● **Task brief**
After reading each line of the entries, give the number of lines that contain "image" and nothing else.

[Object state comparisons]
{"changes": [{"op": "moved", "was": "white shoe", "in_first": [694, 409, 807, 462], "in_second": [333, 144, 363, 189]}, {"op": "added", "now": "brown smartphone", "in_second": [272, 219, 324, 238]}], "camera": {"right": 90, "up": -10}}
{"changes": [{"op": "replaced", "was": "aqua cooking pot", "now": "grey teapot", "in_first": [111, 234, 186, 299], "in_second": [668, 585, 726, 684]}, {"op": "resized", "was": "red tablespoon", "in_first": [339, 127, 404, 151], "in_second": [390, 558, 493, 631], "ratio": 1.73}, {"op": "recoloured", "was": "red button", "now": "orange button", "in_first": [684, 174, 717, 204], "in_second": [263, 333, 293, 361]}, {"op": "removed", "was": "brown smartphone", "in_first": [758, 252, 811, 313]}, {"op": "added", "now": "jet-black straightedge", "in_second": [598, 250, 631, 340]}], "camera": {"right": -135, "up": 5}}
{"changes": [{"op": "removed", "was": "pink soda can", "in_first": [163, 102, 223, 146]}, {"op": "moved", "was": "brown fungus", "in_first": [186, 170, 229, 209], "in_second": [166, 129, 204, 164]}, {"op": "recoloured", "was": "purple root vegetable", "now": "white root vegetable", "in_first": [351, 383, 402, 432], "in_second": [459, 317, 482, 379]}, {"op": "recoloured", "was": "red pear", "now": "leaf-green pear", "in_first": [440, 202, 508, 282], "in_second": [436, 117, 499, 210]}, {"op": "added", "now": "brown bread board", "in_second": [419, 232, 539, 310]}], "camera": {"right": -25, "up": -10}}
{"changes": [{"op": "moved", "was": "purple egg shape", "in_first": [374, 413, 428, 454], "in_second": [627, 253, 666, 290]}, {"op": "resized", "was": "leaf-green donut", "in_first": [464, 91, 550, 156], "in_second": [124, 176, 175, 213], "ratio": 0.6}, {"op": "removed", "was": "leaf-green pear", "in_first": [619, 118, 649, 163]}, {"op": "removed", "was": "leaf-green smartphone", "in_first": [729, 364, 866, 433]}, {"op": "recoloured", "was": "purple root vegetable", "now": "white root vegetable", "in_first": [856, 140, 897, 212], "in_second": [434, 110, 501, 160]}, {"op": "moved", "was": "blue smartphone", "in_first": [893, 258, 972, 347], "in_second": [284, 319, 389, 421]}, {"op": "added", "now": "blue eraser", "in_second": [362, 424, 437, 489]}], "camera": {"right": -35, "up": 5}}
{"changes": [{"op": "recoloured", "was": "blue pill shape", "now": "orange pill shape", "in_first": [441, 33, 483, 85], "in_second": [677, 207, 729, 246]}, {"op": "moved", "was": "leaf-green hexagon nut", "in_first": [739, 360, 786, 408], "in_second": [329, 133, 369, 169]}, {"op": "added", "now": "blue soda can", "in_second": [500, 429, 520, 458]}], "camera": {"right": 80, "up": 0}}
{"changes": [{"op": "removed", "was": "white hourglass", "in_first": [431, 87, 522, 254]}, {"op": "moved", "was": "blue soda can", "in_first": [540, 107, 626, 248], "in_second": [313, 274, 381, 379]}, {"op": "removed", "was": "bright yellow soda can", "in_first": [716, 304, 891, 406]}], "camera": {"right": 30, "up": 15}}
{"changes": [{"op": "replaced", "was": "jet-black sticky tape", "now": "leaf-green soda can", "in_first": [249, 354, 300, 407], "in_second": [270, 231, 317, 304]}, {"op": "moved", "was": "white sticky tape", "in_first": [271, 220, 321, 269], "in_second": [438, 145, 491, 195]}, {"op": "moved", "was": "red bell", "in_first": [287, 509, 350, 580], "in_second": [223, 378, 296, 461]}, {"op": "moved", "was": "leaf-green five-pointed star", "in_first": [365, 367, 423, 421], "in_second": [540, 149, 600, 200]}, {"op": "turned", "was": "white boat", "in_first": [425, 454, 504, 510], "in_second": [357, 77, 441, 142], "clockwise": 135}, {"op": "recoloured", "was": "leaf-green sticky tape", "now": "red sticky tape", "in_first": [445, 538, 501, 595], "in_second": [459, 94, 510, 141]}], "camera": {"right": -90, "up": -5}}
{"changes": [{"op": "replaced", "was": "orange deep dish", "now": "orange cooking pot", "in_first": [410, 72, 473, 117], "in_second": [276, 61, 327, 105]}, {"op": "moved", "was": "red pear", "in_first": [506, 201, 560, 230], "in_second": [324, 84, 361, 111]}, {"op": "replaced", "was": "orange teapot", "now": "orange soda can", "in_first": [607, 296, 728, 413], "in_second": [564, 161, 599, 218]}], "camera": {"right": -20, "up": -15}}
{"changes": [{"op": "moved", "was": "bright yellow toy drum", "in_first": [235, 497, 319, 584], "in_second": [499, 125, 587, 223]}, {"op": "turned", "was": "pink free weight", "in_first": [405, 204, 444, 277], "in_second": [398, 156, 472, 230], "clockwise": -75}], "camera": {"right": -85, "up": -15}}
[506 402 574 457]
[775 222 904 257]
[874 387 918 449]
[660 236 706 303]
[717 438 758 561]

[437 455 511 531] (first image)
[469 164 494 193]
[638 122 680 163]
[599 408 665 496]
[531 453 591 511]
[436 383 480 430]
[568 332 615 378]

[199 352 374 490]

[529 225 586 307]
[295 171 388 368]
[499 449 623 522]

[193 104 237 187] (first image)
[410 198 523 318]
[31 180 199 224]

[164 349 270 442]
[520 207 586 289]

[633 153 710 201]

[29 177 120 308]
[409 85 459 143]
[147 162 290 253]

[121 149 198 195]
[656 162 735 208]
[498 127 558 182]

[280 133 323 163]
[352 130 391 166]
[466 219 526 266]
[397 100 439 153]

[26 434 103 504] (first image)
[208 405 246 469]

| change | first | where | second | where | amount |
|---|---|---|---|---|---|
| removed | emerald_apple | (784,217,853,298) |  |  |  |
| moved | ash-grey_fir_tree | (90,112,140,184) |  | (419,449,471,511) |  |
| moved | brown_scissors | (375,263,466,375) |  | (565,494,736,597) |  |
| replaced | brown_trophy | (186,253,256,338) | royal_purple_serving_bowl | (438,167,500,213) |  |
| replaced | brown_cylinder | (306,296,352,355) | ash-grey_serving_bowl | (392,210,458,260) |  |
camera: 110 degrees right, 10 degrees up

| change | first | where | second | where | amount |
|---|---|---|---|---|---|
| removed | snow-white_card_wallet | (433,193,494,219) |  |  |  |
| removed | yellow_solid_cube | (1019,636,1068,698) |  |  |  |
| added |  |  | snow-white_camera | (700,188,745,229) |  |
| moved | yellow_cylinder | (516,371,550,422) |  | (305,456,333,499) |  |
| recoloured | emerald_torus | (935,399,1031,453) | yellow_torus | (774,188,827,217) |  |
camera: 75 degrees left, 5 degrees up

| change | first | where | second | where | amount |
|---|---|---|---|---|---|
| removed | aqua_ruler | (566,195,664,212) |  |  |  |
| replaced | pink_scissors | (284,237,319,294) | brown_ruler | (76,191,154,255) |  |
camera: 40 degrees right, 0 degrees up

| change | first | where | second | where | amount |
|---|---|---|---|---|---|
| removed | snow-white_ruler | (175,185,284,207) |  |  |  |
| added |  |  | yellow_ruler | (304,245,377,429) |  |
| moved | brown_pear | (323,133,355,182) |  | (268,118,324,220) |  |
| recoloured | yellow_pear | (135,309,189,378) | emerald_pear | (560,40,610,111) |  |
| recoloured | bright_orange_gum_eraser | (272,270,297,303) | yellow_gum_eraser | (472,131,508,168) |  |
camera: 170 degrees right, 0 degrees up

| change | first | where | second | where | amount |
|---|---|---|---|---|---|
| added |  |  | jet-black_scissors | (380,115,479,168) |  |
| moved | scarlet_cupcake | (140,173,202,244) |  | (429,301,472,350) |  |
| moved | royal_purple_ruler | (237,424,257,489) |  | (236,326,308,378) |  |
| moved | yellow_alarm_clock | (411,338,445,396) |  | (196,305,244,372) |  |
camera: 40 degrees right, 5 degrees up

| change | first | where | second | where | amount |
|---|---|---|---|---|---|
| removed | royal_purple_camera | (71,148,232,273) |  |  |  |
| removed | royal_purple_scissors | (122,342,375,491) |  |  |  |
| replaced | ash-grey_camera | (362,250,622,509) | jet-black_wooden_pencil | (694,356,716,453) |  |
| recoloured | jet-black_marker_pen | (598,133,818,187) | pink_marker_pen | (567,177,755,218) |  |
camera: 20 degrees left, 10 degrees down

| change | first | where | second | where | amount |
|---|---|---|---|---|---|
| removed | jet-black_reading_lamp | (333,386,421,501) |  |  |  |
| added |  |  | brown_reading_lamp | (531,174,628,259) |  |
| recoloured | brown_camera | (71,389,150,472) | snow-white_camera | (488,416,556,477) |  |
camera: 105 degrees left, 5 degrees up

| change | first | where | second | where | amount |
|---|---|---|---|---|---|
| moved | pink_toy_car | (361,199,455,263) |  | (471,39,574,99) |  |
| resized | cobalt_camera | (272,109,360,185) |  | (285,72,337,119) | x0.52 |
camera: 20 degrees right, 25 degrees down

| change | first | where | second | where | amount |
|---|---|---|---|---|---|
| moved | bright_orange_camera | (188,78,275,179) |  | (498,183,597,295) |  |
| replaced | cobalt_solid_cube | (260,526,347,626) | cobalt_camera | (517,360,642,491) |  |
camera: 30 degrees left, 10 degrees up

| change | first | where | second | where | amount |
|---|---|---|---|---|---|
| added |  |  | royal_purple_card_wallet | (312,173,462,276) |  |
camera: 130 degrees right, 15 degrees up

● **Response for this exercise**
3